PROMPT | Write only the number of lines in the entries below that contain the string "black".

INPUT |
>>>>
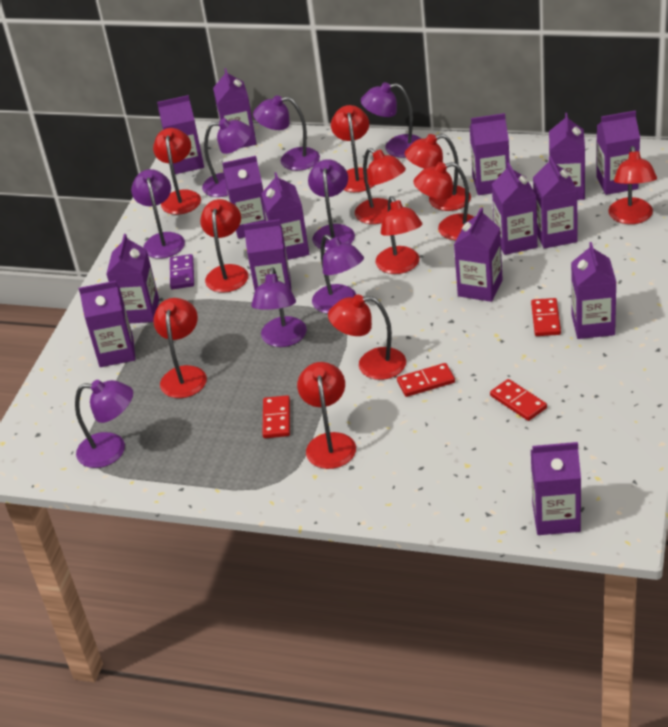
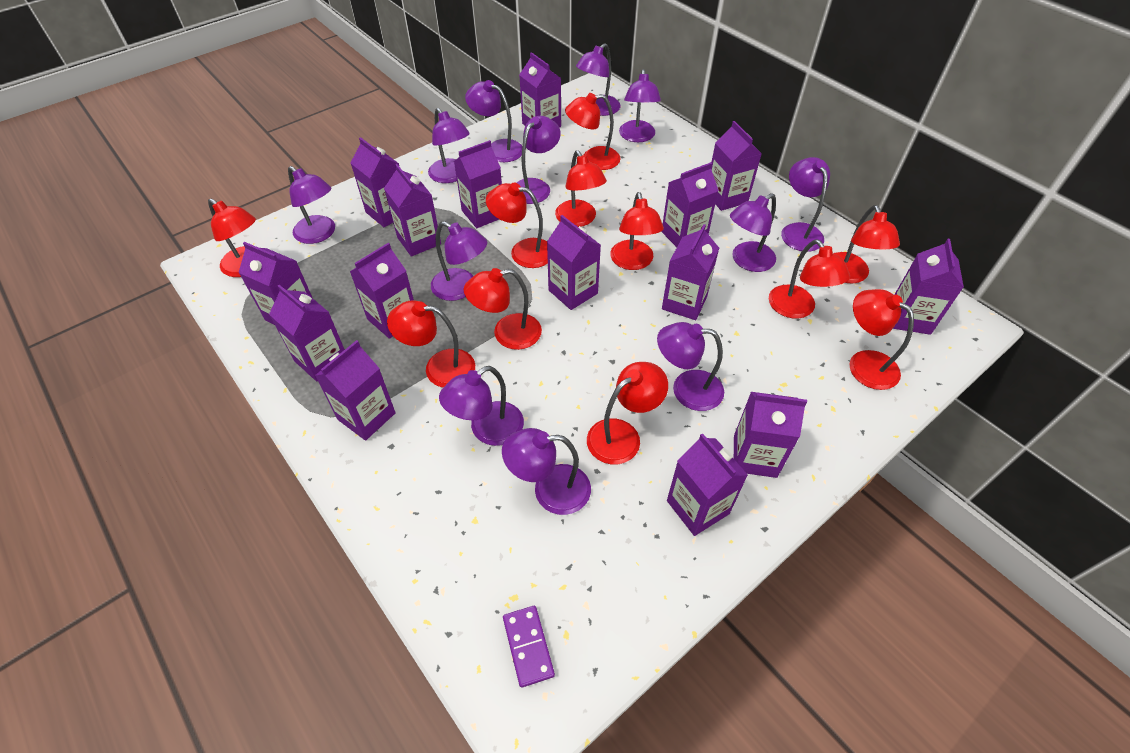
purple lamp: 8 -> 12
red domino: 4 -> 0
<<<<
>>>>
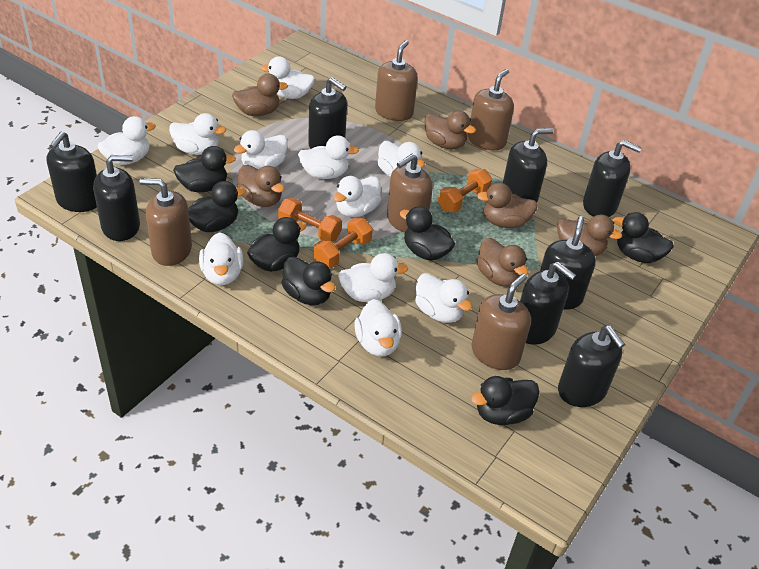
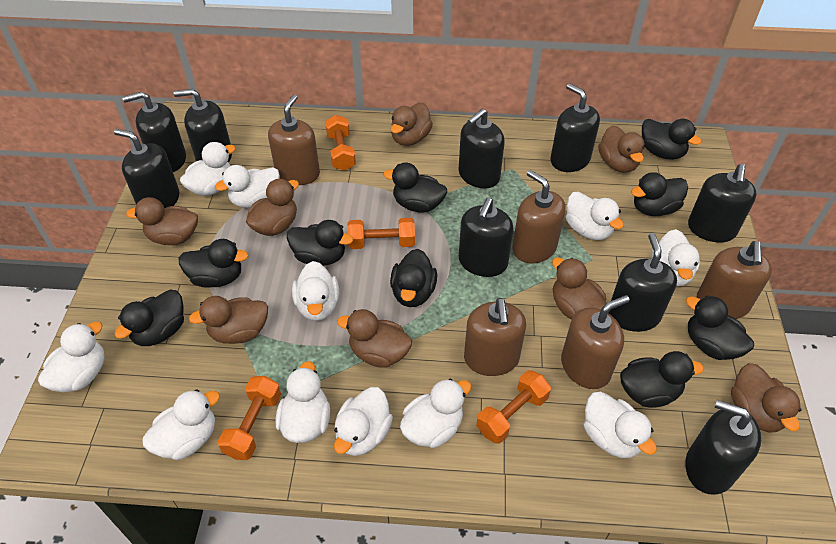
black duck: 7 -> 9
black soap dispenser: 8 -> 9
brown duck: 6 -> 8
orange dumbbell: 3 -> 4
<<<<
THE ANSWER | 2